-- START OF EXTRACTED MATERIAL --

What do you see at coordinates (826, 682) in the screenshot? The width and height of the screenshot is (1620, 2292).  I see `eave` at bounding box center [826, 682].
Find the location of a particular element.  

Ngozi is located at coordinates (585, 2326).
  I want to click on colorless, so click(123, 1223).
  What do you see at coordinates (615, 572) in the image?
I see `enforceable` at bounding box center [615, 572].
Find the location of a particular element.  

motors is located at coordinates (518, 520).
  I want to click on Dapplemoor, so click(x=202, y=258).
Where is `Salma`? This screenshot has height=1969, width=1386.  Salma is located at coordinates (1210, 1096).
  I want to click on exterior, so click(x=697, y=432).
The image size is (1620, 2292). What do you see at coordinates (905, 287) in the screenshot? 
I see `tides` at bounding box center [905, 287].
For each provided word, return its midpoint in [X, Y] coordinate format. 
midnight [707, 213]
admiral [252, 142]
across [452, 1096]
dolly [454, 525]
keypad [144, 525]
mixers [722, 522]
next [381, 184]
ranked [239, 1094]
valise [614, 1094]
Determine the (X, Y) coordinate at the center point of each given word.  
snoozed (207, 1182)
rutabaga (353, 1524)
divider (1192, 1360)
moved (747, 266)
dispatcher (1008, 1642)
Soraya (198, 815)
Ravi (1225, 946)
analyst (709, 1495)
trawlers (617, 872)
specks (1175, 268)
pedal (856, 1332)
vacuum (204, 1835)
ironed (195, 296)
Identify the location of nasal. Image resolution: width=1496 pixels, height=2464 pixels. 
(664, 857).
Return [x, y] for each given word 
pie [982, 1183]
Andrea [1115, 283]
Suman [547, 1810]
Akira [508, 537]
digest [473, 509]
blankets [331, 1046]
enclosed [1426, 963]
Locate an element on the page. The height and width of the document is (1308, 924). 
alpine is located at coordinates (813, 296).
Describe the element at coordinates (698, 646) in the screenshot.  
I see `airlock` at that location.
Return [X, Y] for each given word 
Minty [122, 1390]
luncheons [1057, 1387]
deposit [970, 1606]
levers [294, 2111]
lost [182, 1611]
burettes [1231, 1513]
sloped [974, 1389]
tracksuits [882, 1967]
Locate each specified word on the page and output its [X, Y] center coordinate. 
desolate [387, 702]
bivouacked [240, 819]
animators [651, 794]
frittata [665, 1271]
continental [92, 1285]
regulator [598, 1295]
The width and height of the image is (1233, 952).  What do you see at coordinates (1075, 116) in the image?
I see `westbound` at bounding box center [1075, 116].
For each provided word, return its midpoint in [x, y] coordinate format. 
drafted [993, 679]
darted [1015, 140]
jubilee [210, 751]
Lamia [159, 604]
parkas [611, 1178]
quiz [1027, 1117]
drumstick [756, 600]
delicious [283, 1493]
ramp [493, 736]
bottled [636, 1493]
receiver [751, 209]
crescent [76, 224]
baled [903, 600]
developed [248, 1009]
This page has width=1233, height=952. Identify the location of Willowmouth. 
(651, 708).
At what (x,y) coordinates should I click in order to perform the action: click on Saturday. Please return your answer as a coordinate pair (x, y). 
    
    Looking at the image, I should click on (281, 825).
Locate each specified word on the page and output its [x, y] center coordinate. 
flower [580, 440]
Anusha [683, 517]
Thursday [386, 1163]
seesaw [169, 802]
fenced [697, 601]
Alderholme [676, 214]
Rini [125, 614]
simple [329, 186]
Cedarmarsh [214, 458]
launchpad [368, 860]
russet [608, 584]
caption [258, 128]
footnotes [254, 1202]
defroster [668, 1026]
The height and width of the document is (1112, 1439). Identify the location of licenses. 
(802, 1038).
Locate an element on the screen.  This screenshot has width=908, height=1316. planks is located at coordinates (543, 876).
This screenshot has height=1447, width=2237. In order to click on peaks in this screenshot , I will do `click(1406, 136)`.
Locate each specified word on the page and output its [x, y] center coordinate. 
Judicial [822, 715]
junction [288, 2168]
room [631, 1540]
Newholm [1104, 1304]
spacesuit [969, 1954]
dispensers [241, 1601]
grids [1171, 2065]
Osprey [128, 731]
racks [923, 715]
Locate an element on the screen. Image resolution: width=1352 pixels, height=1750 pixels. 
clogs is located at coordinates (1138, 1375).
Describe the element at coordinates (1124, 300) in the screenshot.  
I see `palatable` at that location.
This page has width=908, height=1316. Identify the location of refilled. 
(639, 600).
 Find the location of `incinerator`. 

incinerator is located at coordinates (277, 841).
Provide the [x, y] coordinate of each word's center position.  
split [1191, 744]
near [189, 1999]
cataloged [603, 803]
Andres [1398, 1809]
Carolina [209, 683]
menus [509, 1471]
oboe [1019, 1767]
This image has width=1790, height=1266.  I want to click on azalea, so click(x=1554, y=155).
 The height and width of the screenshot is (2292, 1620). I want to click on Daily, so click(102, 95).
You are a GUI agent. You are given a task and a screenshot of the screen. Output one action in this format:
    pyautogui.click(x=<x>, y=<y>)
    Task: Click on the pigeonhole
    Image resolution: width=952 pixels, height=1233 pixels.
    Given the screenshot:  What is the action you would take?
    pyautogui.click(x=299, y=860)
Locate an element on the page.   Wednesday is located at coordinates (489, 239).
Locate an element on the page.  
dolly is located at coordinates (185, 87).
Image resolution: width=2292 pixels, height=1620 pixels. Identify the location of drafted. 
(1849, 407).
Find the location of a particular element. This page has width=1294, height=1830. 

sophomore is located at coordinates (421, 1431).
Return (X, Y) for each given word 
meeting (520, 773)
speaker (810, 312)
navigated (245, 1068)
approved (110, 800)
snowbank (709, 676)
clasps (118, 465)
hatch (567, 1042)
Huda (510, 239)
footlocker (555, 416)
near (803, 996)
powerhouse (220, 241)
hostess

-- END OF EXTRACTED MATERIAL --

THE EXERCISE.
Can you retype all of the data above line for line, without changing anything?

RESULT BELOW.
What do you see at coordinates (826, 682) in the screenshot? The width and height of the screenshot is (1620, 2292).  I see `eave` at bounding box center [826, 682].
Find the location of a particular element.  

Ngozi is located at coordinates (585, 2326).
  I want to click on colorless, so click(123, 1223).
  What do you see at coordinates (615, 572) in the image?
I see `enforceable` at bounding box center [615, 572].
Find the location of a particular element.  

motors is located at coordinates (518, 520).
  I want to click on Dapplemoor, so click(x=202, y=258).
Where is `Salma`? This screenshot has height=1969, width=1386.  Salma is located at coordinates (1210, 1096).
  I want to click on exterior, so click(x=697, y=432).
The image size is (1620, 2292). What do you see at coordinates (905, 287) in the screenshot? 
I see `tides` at bounding box center [905, 287].
For each provided word, return its midpoint in [X, Y] coordinate format. 
midnight [707, 213]
admiral [252, 142]
across [452, 1096]
dolly [454, 525]
keypad [144, 525]
mixers [722, 522]
next [381, 184]
ranked [239, 1094]
valise [614, 1094]
Determine the (X, Y) coordinate at the center point of each given word.  
snoozed (207, 1182)
rutabaga (353, 1524)
divider (1192, 1360)
moved (747, 266)
dispatcher (1008, 1642)
Soraya (198, 815)
Ravi (1225, 946)
analyst (709, 1495)
trawlers (617, 872)
specks (1175, 268)
pedal (856, 1332)
vacuum (204, 1835)
ironed (195, 296)
Identify the location of nasal. Image resolution: width=1496 pixels, height=2464 pixels. 
(664, 857).
Return [x, y] for each given word 
pie [982, 1183]
Andrea [1115, 283]
Suman [547, 1810]
Akira [508, 537]
digest [473, 509]
blankets [331, 1046]
enclosed [1426, 963]
Locate an element on the page. The height and width of the document is (1308, 924). 
alpine is located at coordinates (813, 296).
Describe the element at coordinates (698, 646) in the screenshot.  
I see `airlock` at that location.
Return [X, Y] for each given word 
Minty [122, 1390]
luncheons [1057, 1387]
deposit [970, 1606]
levers [294, 2111]
lost [182, 1611]
burettes [1231, 1513]
sloped [974, 1389]
tracksuits [882, 1967]
Locate each specified word on the page and output its [X, Y] center coordinate. 
desolate [387, 702]
bivouacked [240, 819]
animators [651, 794]
frittata [665, 1271]
continental [92, 1285]
regulator [598, 1295]
The width and height of the image is (1233, 952).  What do you see at coordinates (1075, 116) in the image?
I see `westbound` at bounding box center [1075, 116].
For each provided word, return its midpoint in [x, y] coordinate format. 
drafted [993, 679]
darted [1015, 140]
jubilee [210, 751]
Lamia [159, 604]
parkas [611, 1178]
quiz [1027, 1117]
drumstick [756, 600]
delicious [283, 1493]
ramp [493, 736]
bottled [636, 1493]
receiver [751, 209]
crescent [76, 224]
baled [903, 600]
developed [248, 1009]
This page has width=1233, height=952. Identify the location of Willowmouth. 
(651, 708).
At what (x,y) coordinates should I click in order to perform the action: click on Saturday. Please return your answer as a coordinate pair (x, y). 
    
    Looking at the image, I should click on (281, 825).
Locate each specified word on the page and output its [x, y] center coordinate. 
flower [580, 440]
Anusha [683, 517]
Thursday [386, 1163]
seesaw [169, 802]
fenced [697, 601]
Alderholme [676, 214]
Rini [125, 614]
simple [329, 186]
Cedarmarsh [214, 458]
launchpad [368, 860]
russet [608, 584]
caption [258, 128]
footnotes [254, 1202]
defroster [668, 1026]
The height and width of the document is (1112, 1439). Identify the location of licenses. 
(802, 1038).
Locate an element on the screen.  This screenshot has width=908, height=1316. planks is located at coordinates (543, 876).
This screenshot has height=1447, width=2237. In order to click on peaks in this screenshot , I will do `click(1406, 136)`.
Locate each specified word on the page and output its [x, y] center coordinate. 
Judicial [822, 715]
junction [288, 2168]
room [631, 1540]
Newholm [1104, 1304]
spacesuit [969, 1954]
dispensers [241, 1601]
grids [1171, 2065]
Osprey [128, 731]
racks [923, 715]
Locate an element on the screen. Image resolution: width=1352 pixels, height=1750 pixels. 
clogs is located at coordinates (1138, 1375).
Describe the element at coordinates (1124, 300) in the screenshot.  
I see `palatable` at that location.
This page has width=908, height=1316. Identify the location of refilled. 
(639, 600).
 Find the location of `incinerator`. 

incinerator is located at coordinates (277, 841).
Provide the [x, y] coordinate of each word's center position.  
split [1191, 744]
near [189, 1999]
cataloged [603, 803]
Andres [1398, 1809]
Carolina [209, 683]
menus [509, 1471]
oboe [1019, 1767]
This image has width=1790, height=1266.  I want to click on azalea, so click(x=1554, y=155).
 The height and width of the screenshot is (2292, 1620). I want to click on Daily, so click(102, 95).
You are a GUI agent. You are given a task and a screenshot of the screen. Output one action in this format:
    pyautogui.click(x=<x>, y=<y>)
    Task: Click on the pigeonhole
    Image resolution: width=952 pixels, height=1233 pixels.
    Given the screenshot:  What is the action you would take?
    pyautogui.click(x=299, y=860)
Locate an element on the page.   Wednesday is located at coordinates (489, 239).
Locate an element on the page.  
dolly is located at coordinates (185, 87).
Image resolution: width=2292 pixels, height=1620 pixels. Identify the location of drafted. 
(1849, 407).
Find the location of a particular element. This page has width=1294, height=1830. 

sophomore is located at coordinates (421, 1431).
Return (X, Y) for each given word 
meeting (520, 773)
speaker (810, 312)
navigated (245, 1068)
approved (110, 800)
snowbank (709, 676)
clasps (118, 465)
hatch (567, 1042)
Huda (510, 239)
footlocker (555, 416)
near (803, 996)
powerhouse (220, 241)
hostess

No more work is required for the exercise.